BEGIN
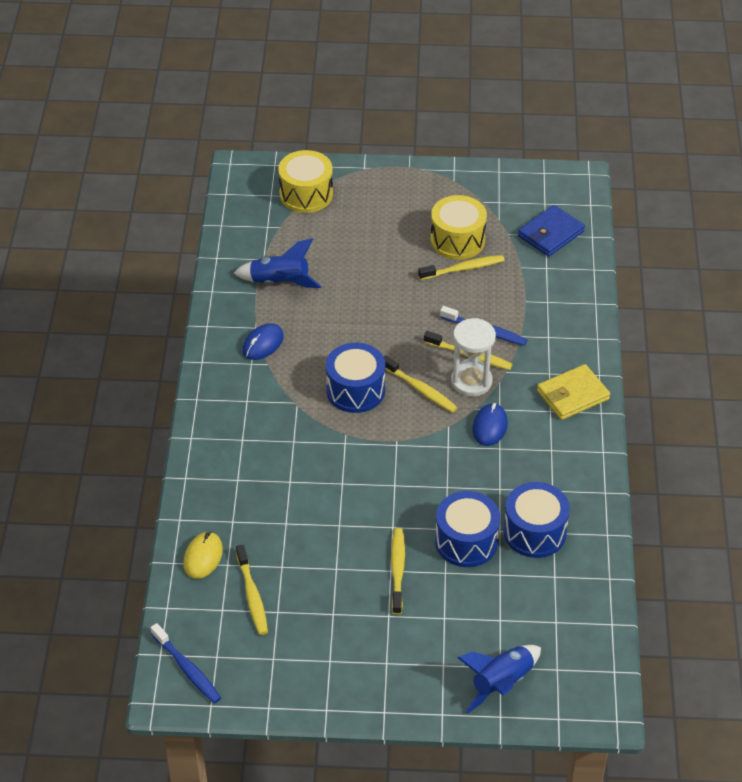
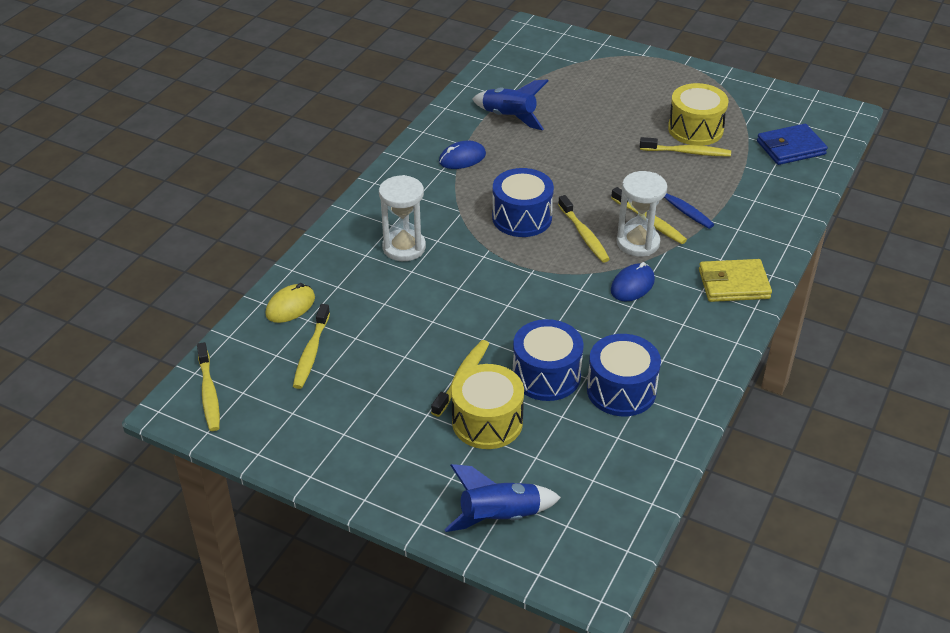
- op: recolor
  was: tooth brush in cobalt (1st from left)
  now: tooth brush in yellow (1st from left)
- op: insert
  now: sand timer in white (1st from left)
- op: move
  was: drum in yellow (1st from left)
END
** TASK ITEM **
The word is "brush". Copy every line above where it appears.

** WORKED SOLUTION **
  was: tooth brush in cobalt (1st from left)
  now: tooth brush in yellow (1st from left)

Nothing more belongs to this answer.